Activity:
In your copy, each line below is repeated exactly and no image appears.

Dataset items:
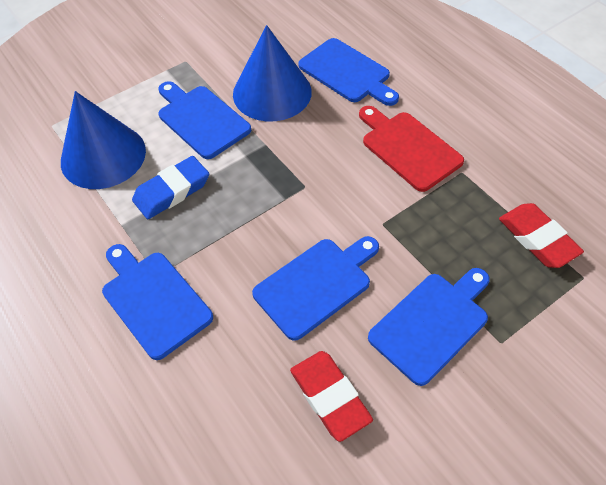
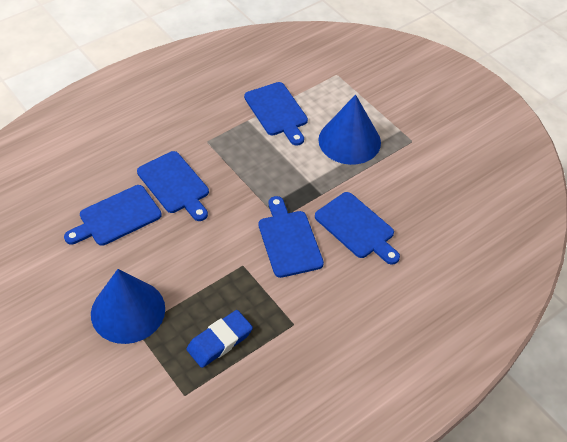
red cutting board: 1 -> 0
red eraser: 2 -> 0

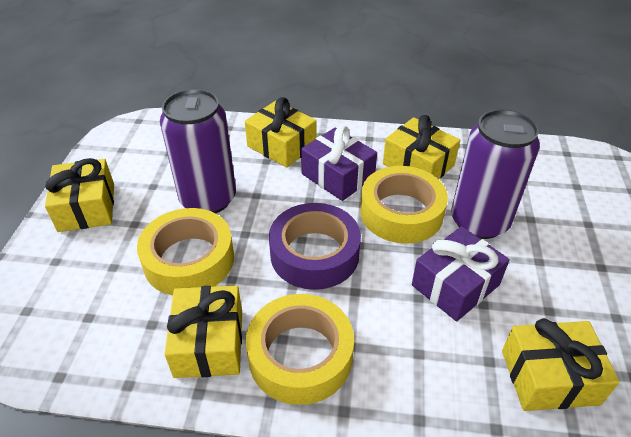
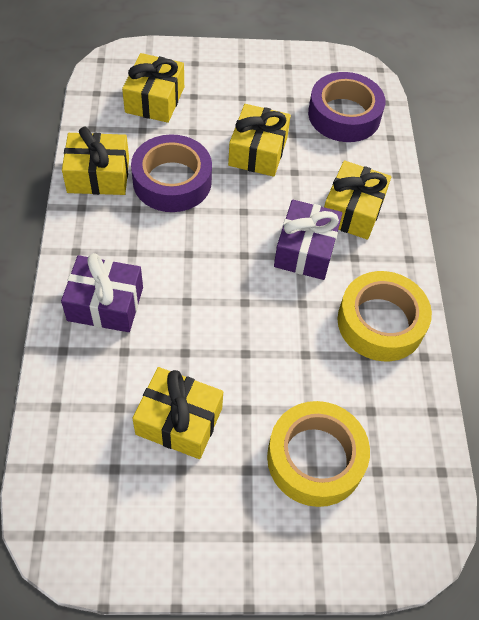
purple can: 2 -> 0
purple tape: 1 -> 2
yellow tape: 3 -> 2

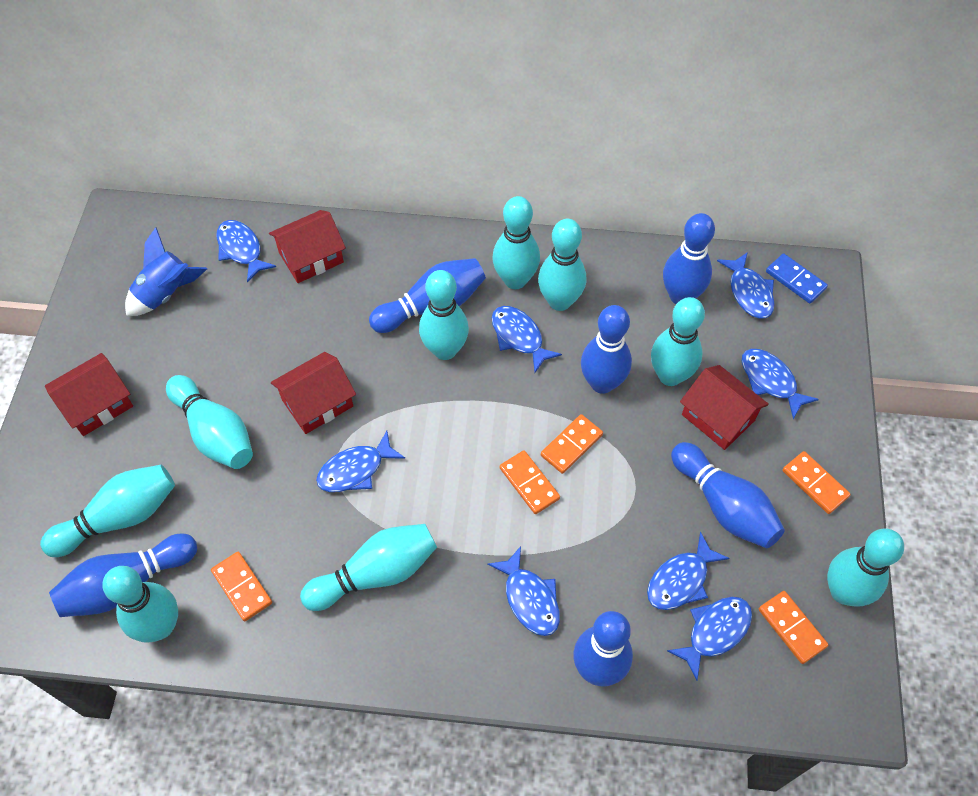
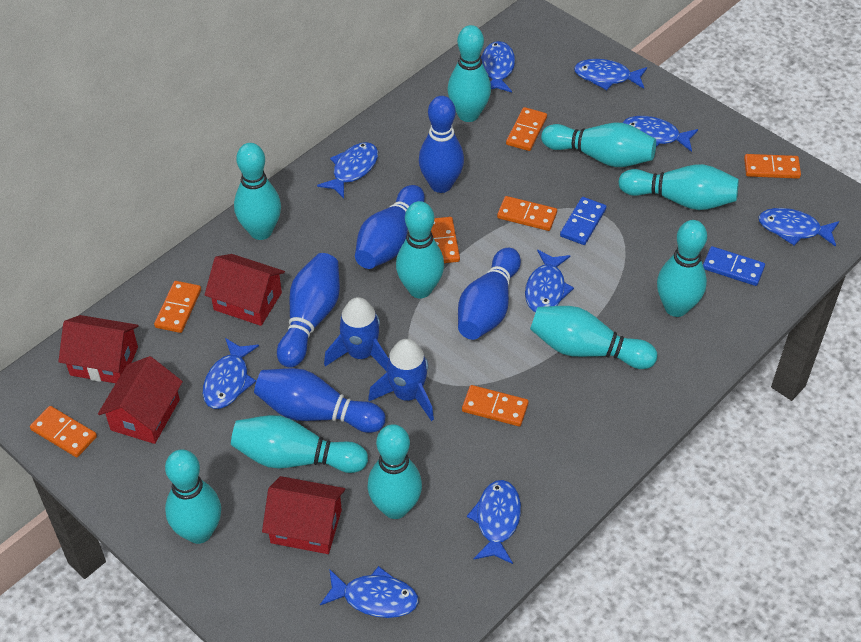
blue bowling pin: 6 -> 5
blue domino: 1 -> 2
blue fish: 8 -> 9
blue rocket: 1 -> 2
orange domino: 5 -> 7
turquoise bowling pin: 9 -> 10

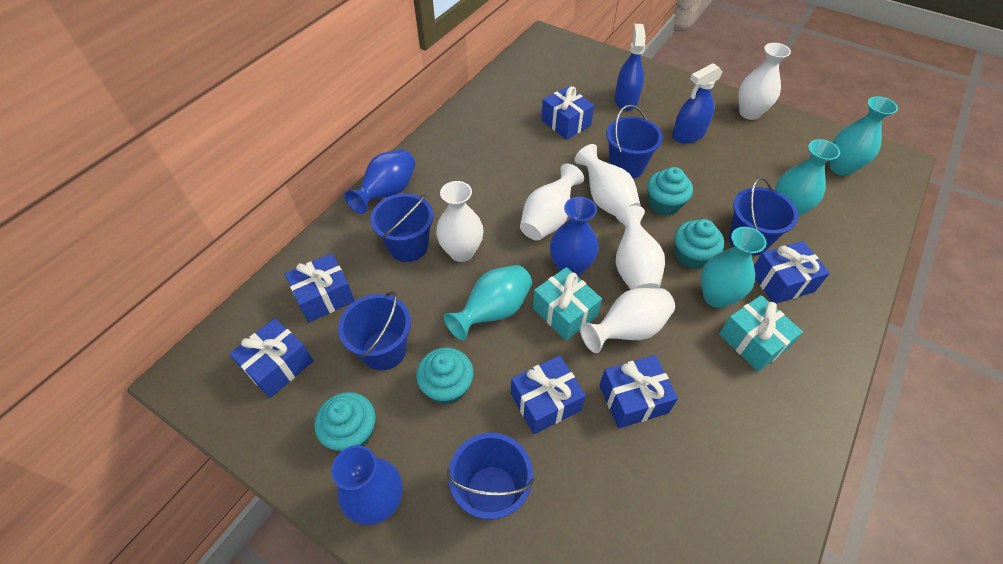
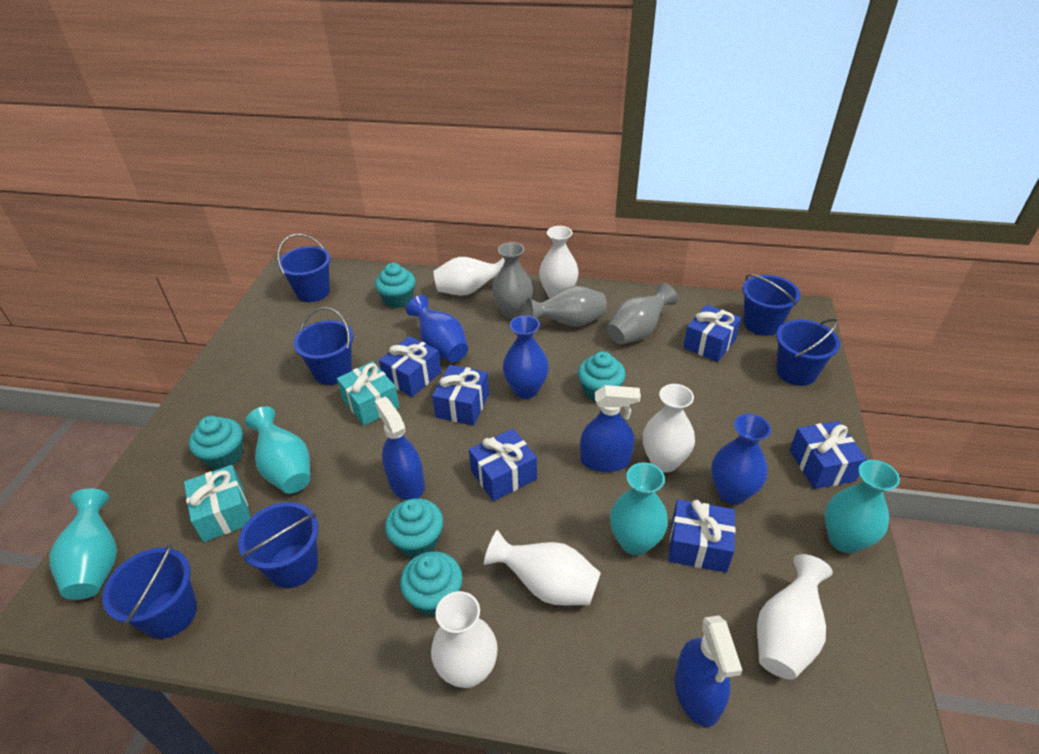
blue bucket: 5 -> 6
blue spray bottle: 2 -> 3
grey vase: 0 -> 3
turquoise cupcake: 4 -> 5

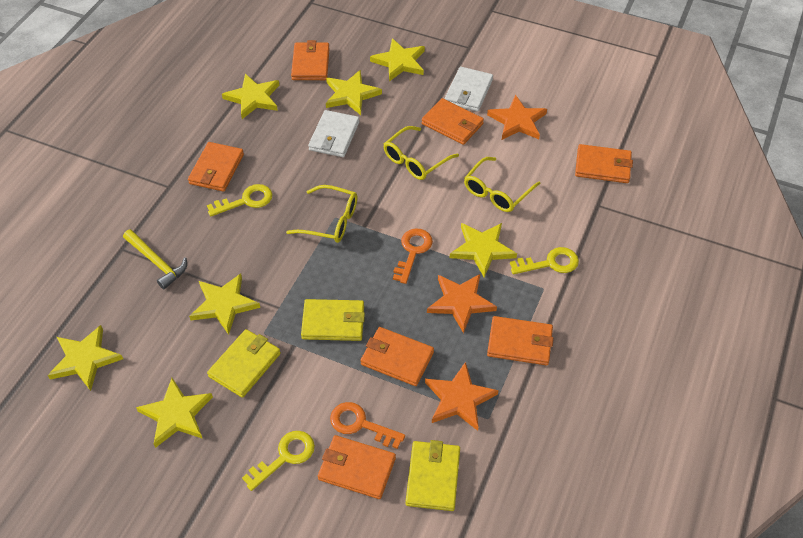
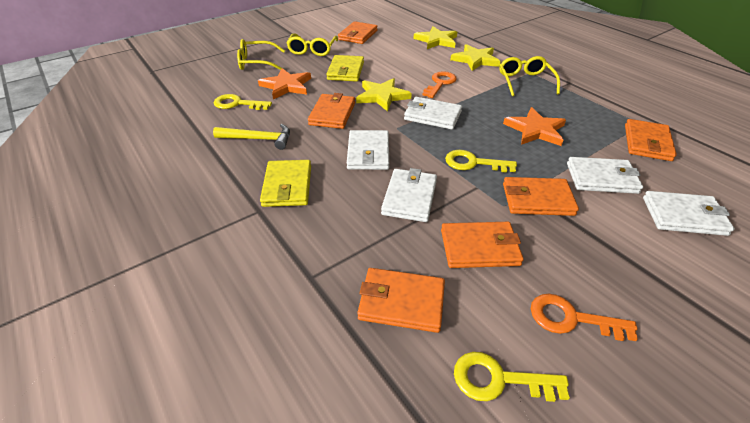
orange star: 3 -> 2
orange wallet: 7 -> 6
white wallet: 2 -> 5
yellow star: 7 -> 3
yellow wallet: 3 -> 2

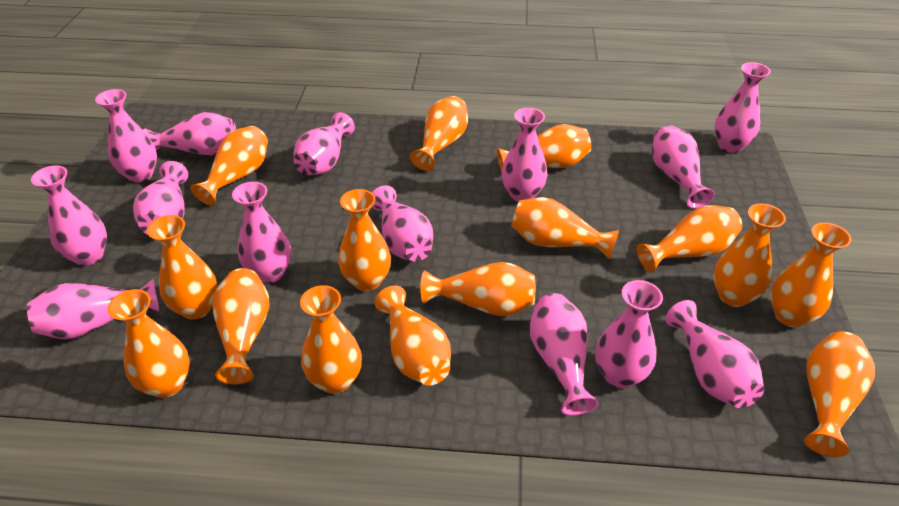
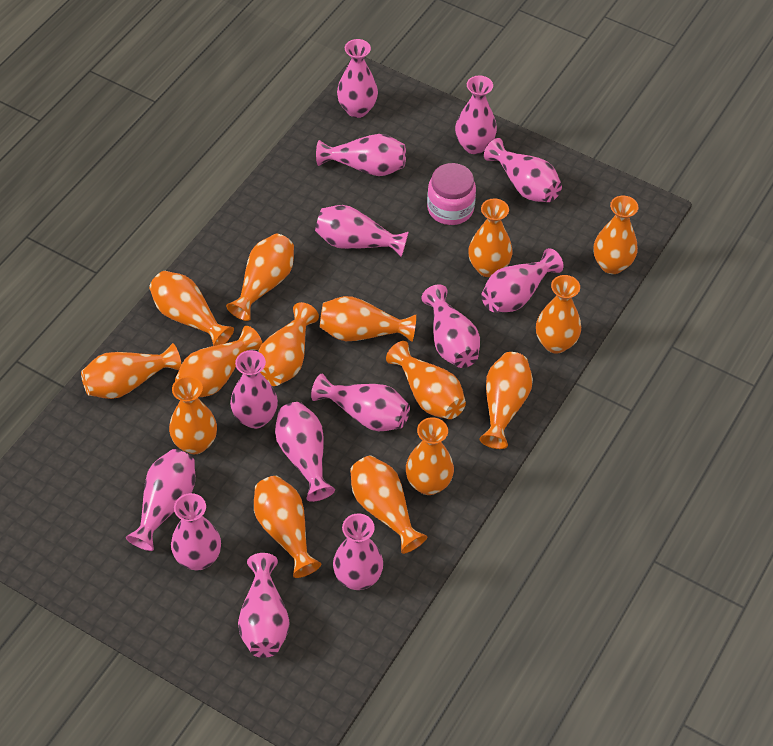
pink jar: 0 -> 1

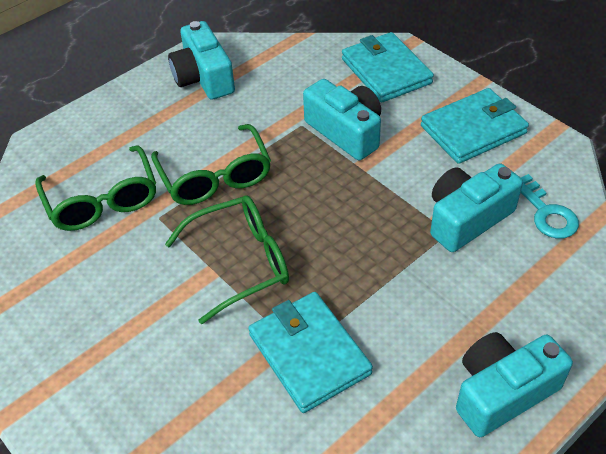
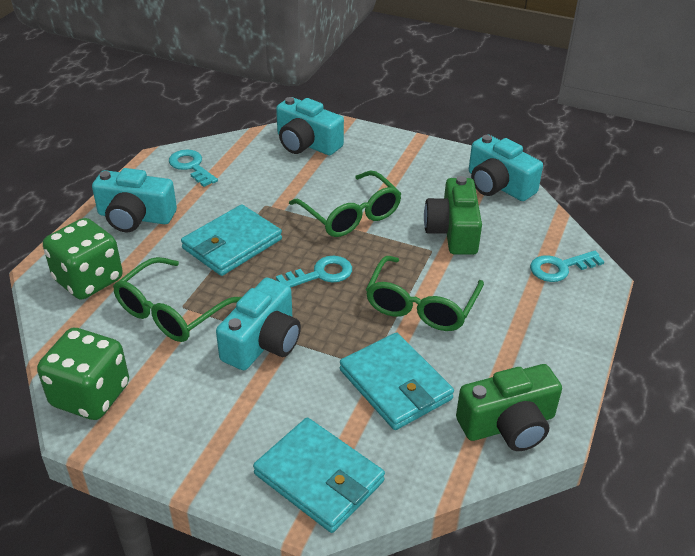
green camera: 0 -> 2
green dice: 0 -> 2
turquoise key: 1 -> 3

Finished exercise:
red cutting board: 1 -> 0
red eraser: 2 -> 0

purple can: 2 -> 0
purple tape: 1 -> 2
yellow tape: 3 -> 2

blue bowling pin: 6 -> 5
blue domino: 1 -> 2
blue fish: 8 -> 9
blue rocket: 1 -> 2
orange domino: 5 -> 7
turquoise bowling pin: 9 -> 10

blue bucket: 5 -> 6
blue spray bottle: 2 -> 3
grey vase: 0 -> 3
turquoise cupcake: 4 -> 5

orange star: 3 -> 2
orange wallet: 7 -> 6
white wallet: 2 -> 5
yellow star: 7 -> 3
yellow wallet: 3 -> 2

pink jar: 0 -> 1

green camera: 0 -> 2
green dice: 0 -> 2
turquoise key: 1 -> 3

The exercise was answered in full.